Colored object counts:
==========

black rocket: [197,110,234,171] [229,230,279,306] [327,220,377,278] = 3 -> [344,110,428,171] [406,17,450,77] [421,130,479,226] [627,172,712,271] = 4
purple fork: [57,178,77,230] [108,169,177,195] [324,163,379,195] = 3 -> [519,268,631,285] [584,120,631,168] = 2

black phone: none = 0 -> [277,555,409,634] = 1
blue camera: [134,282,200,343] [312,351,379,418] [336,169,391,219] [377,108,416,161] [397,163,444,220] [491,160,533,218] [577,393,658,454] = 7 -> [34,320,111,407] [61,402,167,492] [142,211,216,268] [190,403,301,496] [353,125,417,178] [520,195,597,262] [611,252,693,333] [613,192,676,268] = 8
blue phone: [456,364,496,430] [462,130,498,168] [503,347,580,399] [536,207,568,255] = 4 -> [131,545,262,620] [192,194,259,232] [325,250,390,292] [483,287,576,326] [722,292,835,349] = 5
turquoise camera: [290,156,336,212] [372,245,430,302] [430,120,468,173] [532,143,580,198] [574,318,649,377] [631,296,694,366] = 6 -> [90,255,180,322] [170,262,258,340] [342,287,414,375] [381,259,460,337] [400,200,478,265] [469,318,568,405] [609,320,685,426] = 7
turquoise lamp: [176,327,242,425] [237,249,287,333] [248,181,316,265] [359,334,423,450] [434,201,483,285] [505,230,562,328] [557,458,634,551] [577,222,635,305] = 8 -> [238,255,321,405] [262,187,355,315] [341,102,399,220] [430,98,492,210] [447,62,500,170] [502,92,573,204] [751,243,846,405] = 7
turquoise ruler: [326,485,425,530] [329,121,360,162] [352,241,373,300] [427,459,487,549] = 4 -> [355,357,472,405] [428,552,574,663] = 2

==========

Exercise requirements =>
For this exercise, copy the lines from the one that contains "black phone: none" through the last line of the records, exactly and only those.

Completed exercise =>
black phone: none = 0 -> [277,555,409,634] = 1
blue camera: [134,282,200,343] [312,351,379,418] [336,169,391,219] [377,108,416,161] [397,163,444,220] [491,160,533,218] [577,393,658,454] = 7 -> [34,320,111,407] [61,402,167,492] [142,211,216,268] [190,403,301,496] [353,125,417,178] [520,195,597,262] [611,252,693,333] [613,192,676,268] = 8
blue phone: [456,364,496,430] [462,130,498,168] [503,347,580,399] [536,207,568,255] = 4 -> [131,545,262,620] [192,194,259,232] [325,250,390,292] [483,287,576,326] [722,292,835,349] = 5
turquoise camera: [290,156,336,212] [372,245,430,302] [430,120,468,173] [532,143,580,198] [574,318,649,377] [631,296,694,366] = 6 -> [90,255,180,322] [170,262,258,340] [342,287,414,375] [381,259,460,337] [400,200,478,265] [469,318,568,405] [609,320,685,426] = 7
turquoise lamp: [176,327,242,425] [237,249,287,333] [248,181,316,265] [359,334,423,450] [434,201,483,285] [505,230,562,328] [557,458,634,551] [577,222,635,305] = 8 -> [238,255,321,405] [262,187,355,315] [341,102,399,220] [430,98,492,210] [447,62,500,170] [502,92,573,204] [751,243,846,405] = 7
turquoise ruler: [326,485,425,530] [329,121,360,162] [352,241,373,300] [427,459,487,549] = 4 -> [355,357,472,405] [428,552,574,663] = 2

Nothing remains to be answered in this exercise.